INPUT RECORDS ::
■ ■ ■

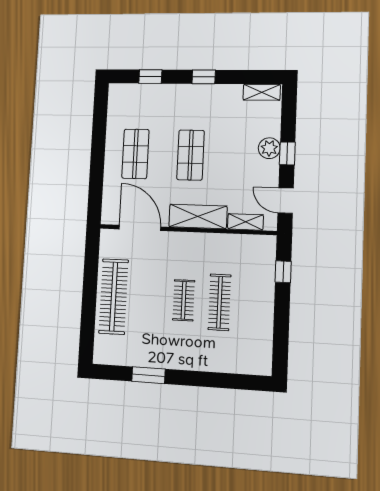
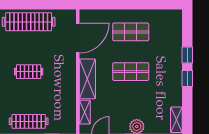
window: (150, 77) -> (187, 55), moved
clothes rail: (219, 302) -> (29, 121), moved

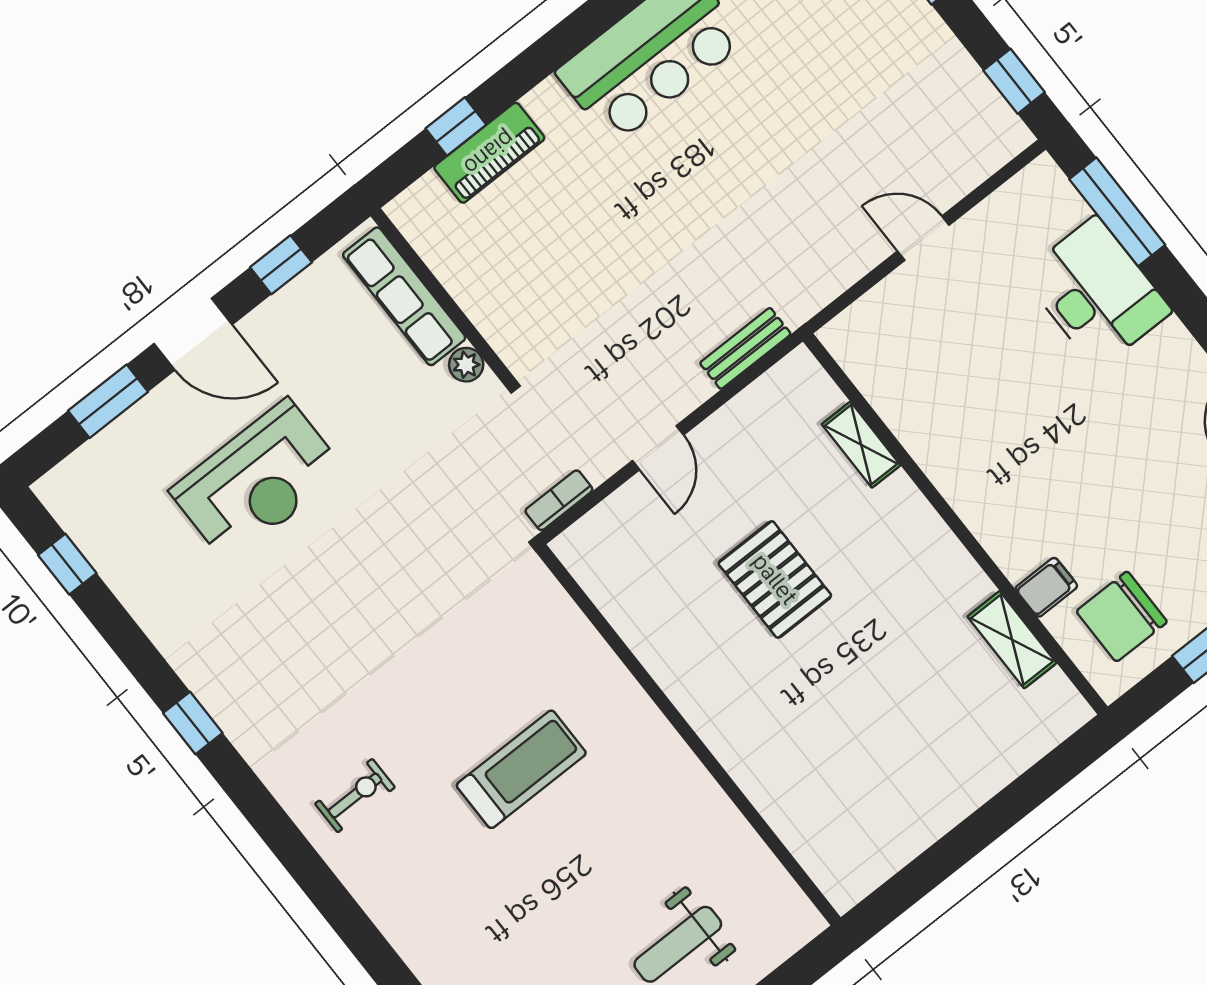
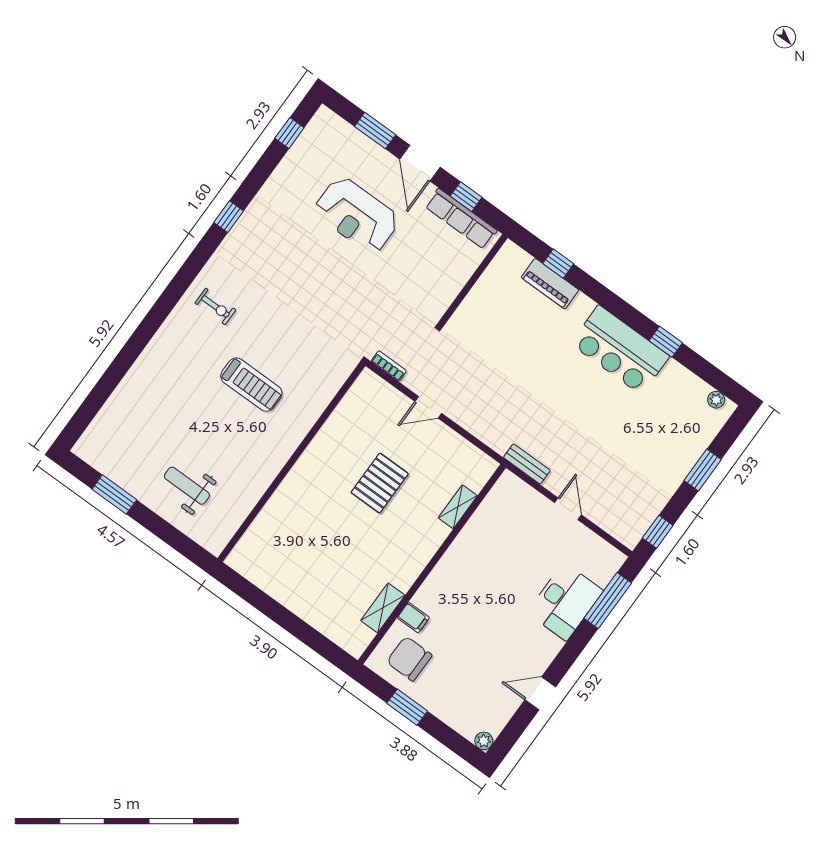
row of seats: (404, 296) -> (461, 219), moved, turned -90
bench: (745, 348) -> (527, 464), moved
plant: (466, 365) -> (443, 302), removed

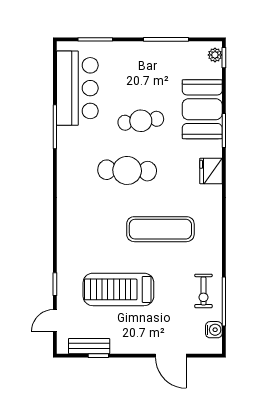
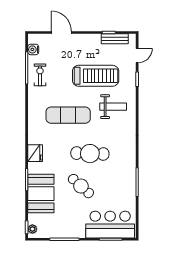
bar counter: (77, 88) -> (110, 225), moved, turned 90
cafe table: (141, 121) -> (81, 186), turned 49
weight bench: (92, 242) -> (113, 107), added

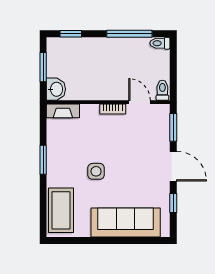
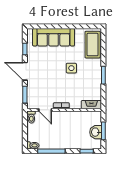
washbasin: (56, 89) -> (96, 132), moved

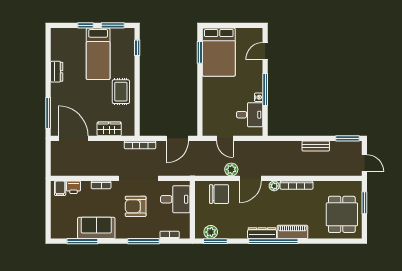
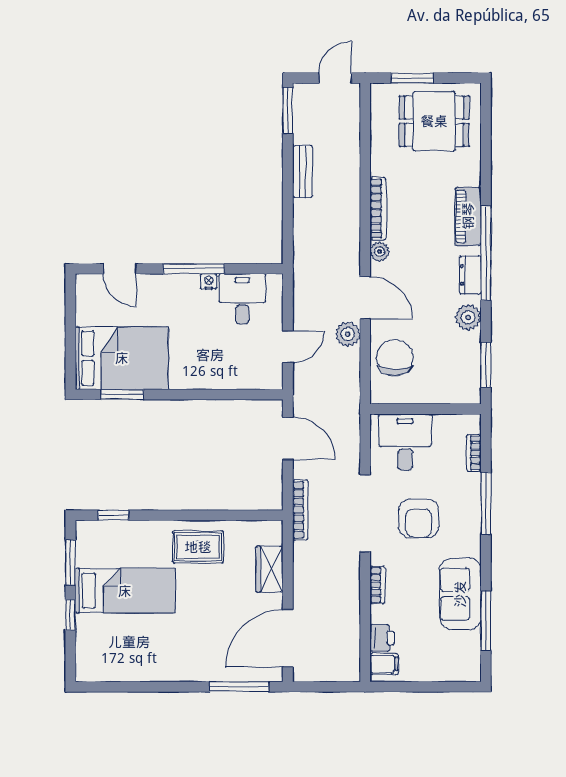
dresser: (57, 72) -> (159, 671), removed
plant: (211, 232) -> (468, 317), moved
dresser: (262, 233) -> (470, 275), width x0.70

■ ■ ■

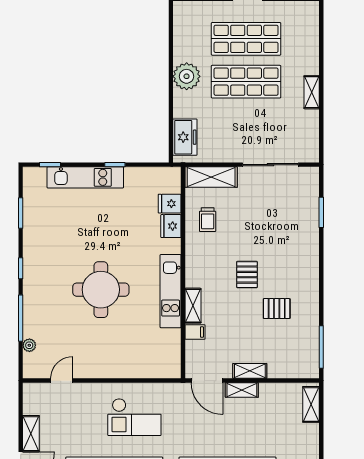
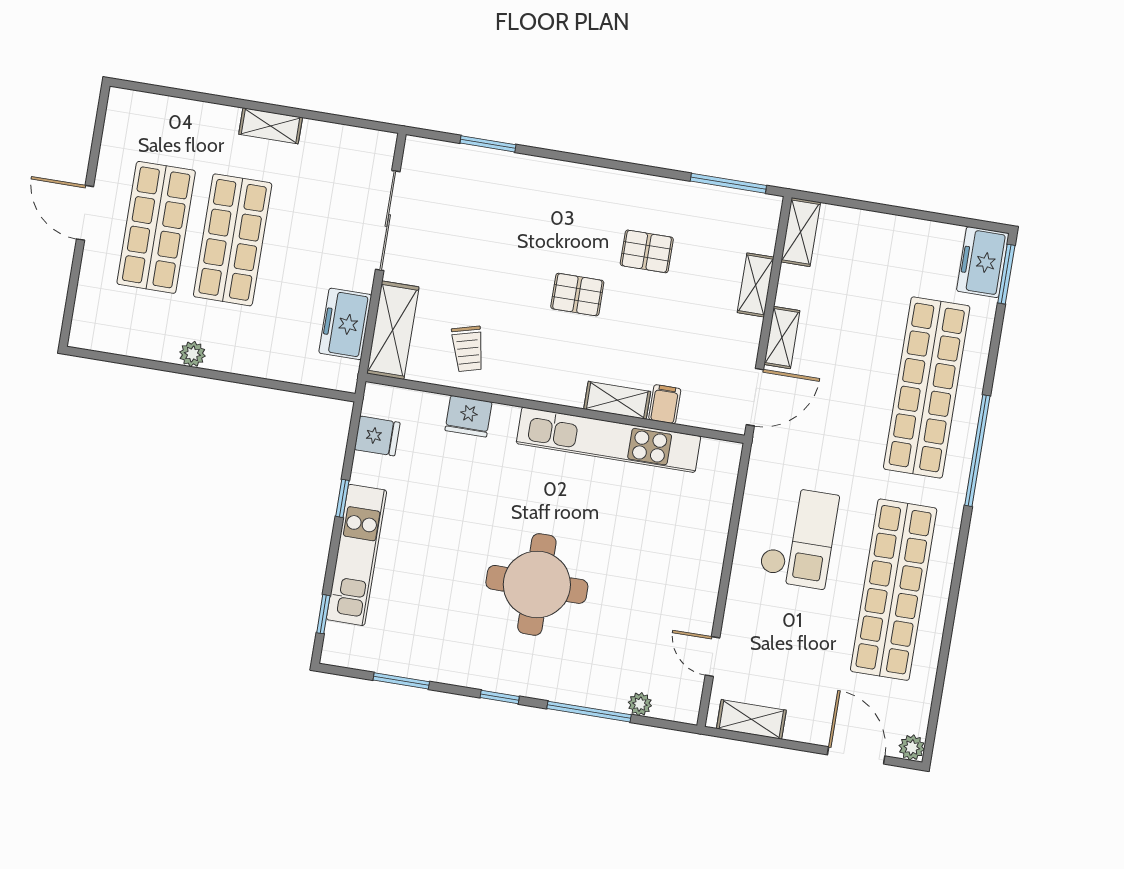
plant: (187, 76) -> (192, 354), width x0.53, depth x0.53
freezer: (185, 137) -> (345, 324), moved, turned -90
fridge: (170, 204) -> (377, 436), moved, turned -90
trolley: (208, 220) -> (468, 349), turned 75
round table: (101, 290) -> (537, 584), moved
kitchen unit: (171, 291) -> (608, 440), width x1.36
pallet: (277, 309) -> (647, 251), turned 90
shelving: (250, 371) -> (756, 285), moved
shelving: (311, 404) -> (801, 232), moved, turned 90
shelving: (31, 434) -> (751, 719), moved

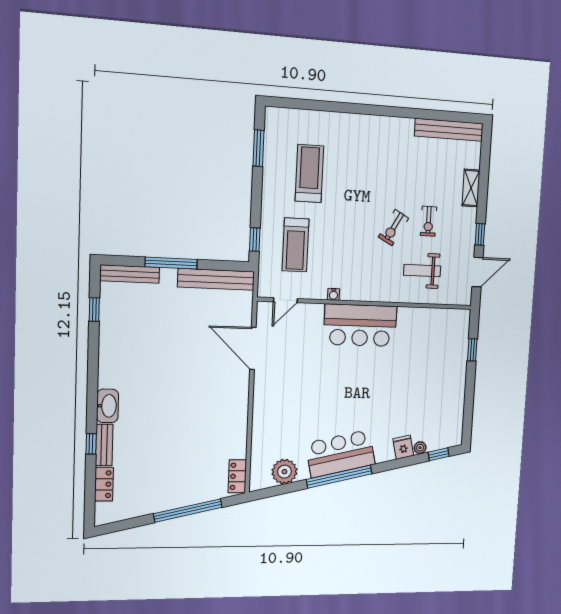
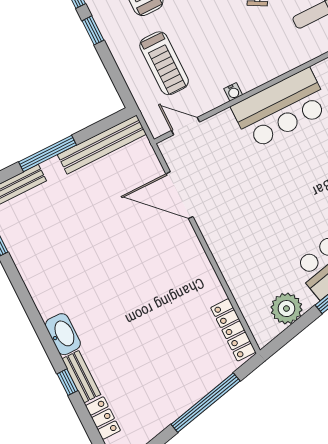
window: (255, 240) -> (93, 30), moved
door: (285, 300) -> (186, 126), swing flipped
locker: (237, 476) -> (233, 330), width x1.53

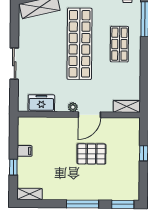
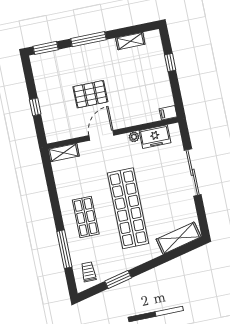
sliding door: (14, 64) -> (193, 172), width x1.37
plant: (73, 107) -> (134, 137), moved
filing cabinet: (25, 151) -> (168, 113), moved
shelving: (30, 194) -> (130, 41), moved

■ ■ ■

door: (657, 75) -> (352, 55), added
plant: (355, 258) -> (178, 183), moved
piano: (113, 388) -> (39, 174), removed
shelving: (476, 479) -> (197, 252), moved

■ ■ ■

INSTRUCTION ::
From the records above, copy only the lines running from the line containing "shelving: (311, 404)" to the line containing "shelving: (30, 194) -> (130, 41), moved", both ends included. Leave the pictures out.

OUTPUT BELOW ::
shelving: (311, 404) -> (801, 232), moved, turned 90
shelving: (31, 434) -> (751, 719), moved

window: (255, 240) -> (93, 30), moved
door: (285, 300) -> (186, 126), swing flipped
locker: (237, 476) -> (233, 330), width x1.53

sliding door: (14, 64) -> (193, 172), width x1.37
plant: (73, 107) -> (134, 137), moved
filing cabinet: (25, 151) -> (168, 113), moved
shelving: (30, 194) -> (130, 41), moved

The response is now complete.